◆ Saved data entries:
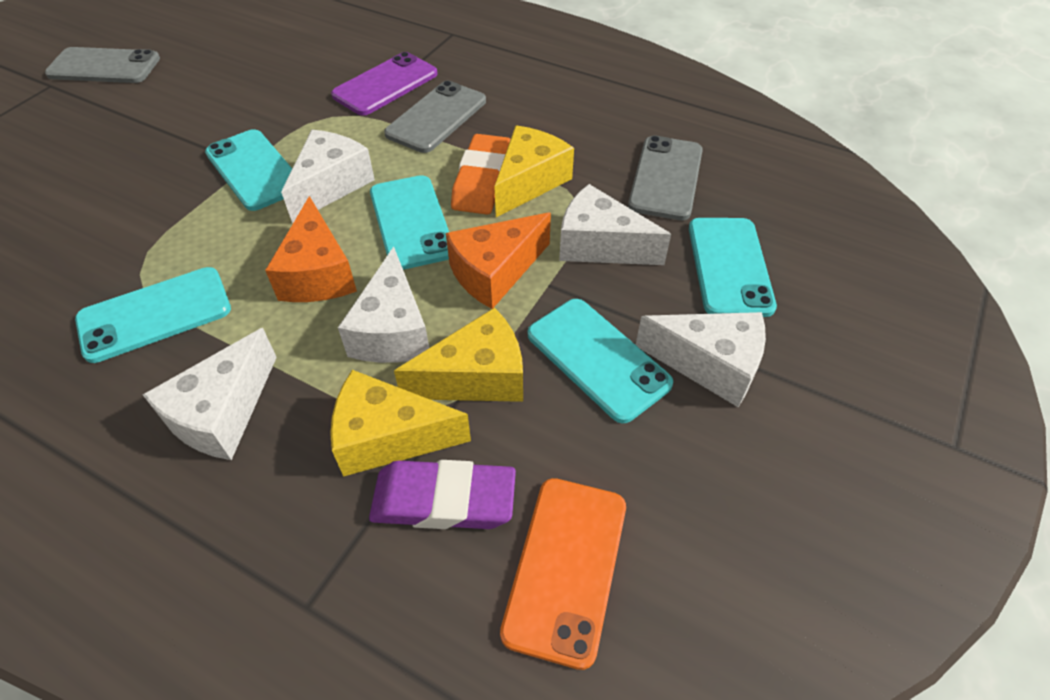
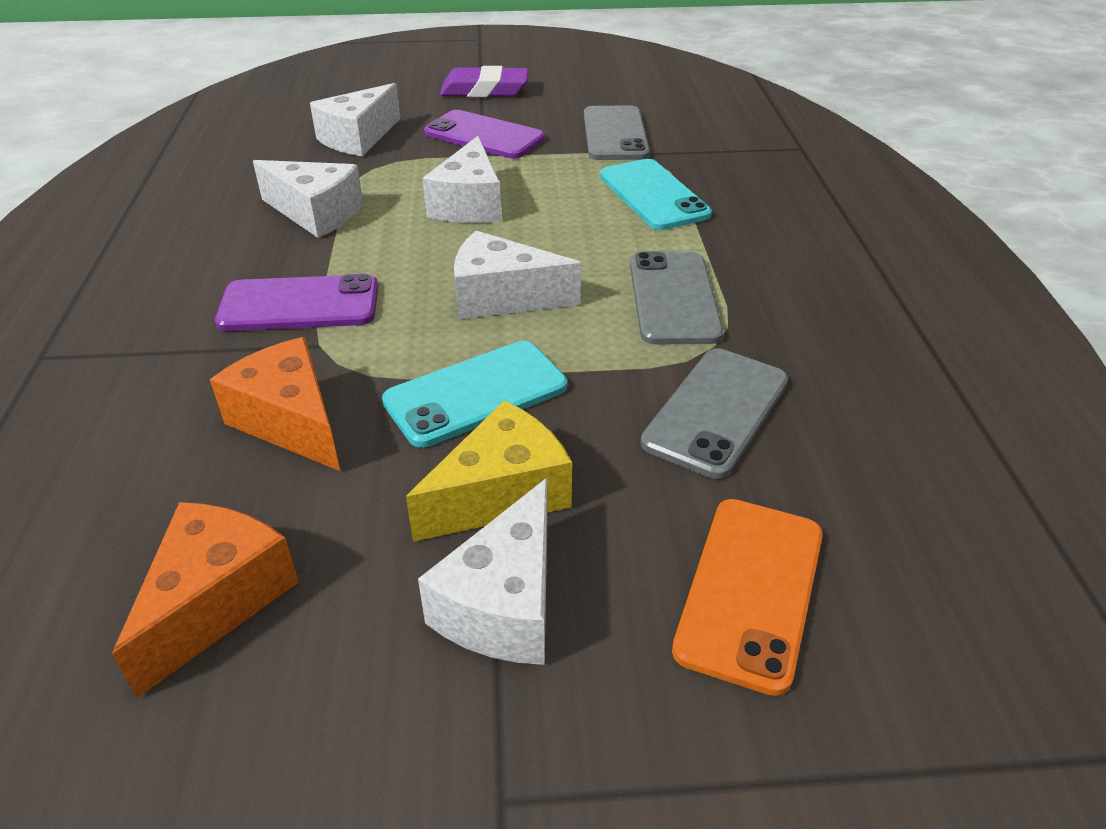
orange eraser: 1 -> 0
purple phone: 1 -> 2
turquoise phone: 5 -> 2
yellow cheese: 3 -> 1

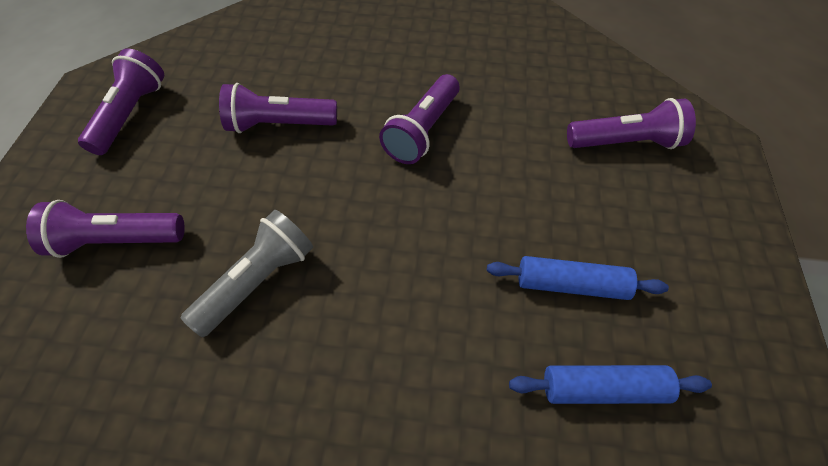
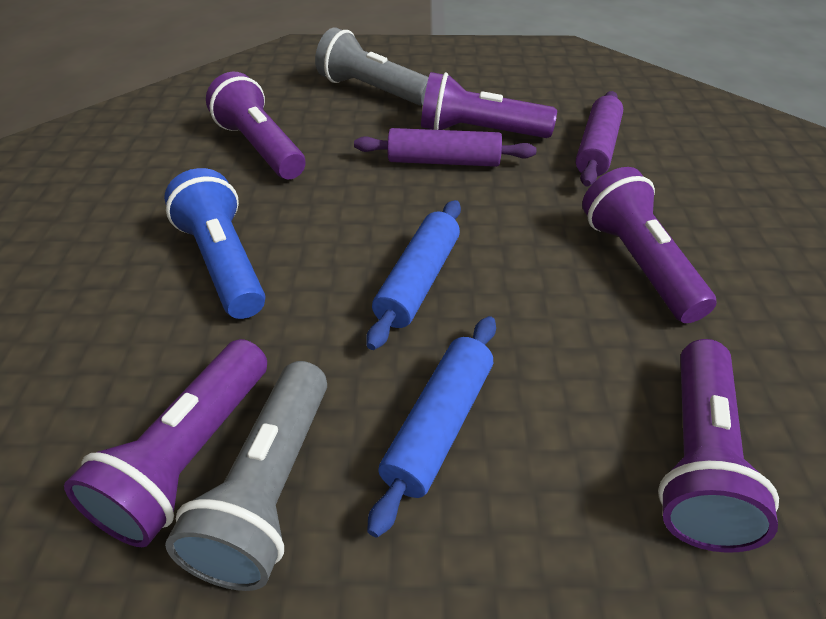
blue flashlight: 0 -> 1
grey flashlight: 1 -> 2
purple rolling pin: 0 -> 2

◆ Task to carry out:
Each line above that has the word "purple" must be copied.

◆ Result of this exercise:
purple phone: 1 -> 2
purple rolling pin: 0 -> 2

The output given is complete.